## WORK REQUIRED
Every line from the start of the data through the line containing "yellow hexagon: (209, 28) -> (189, 34), moved" should be retyped exactly; the pictures should not.

## GIVEN RECORDS
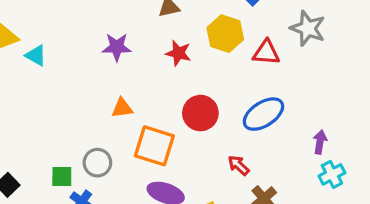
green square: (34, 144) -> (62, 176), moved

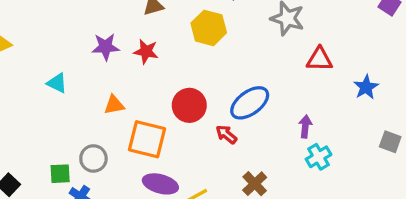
red star: (178, 53) -> (146, 51), moved
red triangle: (266, 53) -> (319, 59), moved
cyan triangle: (36, 55) -> (57, 83), moved
red arrow: (239, 165) -> (226, 134), moved

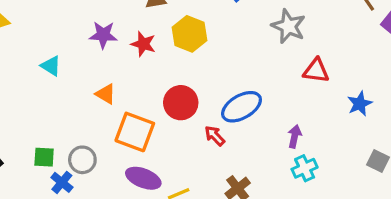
yellow hexagon: (209, 28) -> (189, 34), moved
orange triangle: (114, 105) -> (106, 94), turned 35
gray circle: (93, 158) -> (82, 160), moved

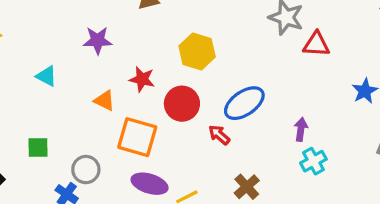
yellow hexagon: (189, 34) -> (197, 51), moved
red star: (143, 44) -> (142, 79), moved
red triangle: (316, 71) -> (316, 44), moved
green square: (44, 157) -> (38, 147), moved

## RESULT OF THIS TASK
green square: (34, 144) -> (62, 176), moved

red star: (178, 53) -> (146, 51), moved
red triangle: (266, 53) -> (319, 59), moved
cyan triangle: (36, 55) -> (57, 83), moved
red arrow: (239, 165) -> (226, 134), moved

yellow hexagon: (209, 28) -> (189, 34), moved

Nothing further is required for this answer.